Instructions to follow:
Reproduce only the lines that run from the line with "KEYS pin K2: D10 -> D7" to the last line of the material, both ends included, exactly as they appear.

Recorded information:
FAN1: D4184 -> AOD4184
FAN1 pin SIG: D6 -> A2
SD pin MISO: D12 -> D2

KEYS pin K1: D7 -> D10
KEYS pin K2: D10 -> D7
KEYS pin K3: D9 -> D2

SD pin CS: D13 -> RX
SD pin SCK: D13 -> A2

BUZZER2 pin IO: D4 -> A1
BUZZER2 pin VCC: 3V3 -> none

Answer to the problem:
KEYS pin K2: D10 -> D7
KEYS pin K3: D9 -> D2

SD pin CS: D13 -> RX
SD pin SCK: D13 -> A2

BUZZER2 pin IO: D4 -> A1
BUZZER2 pin VCC: 3V3 -> none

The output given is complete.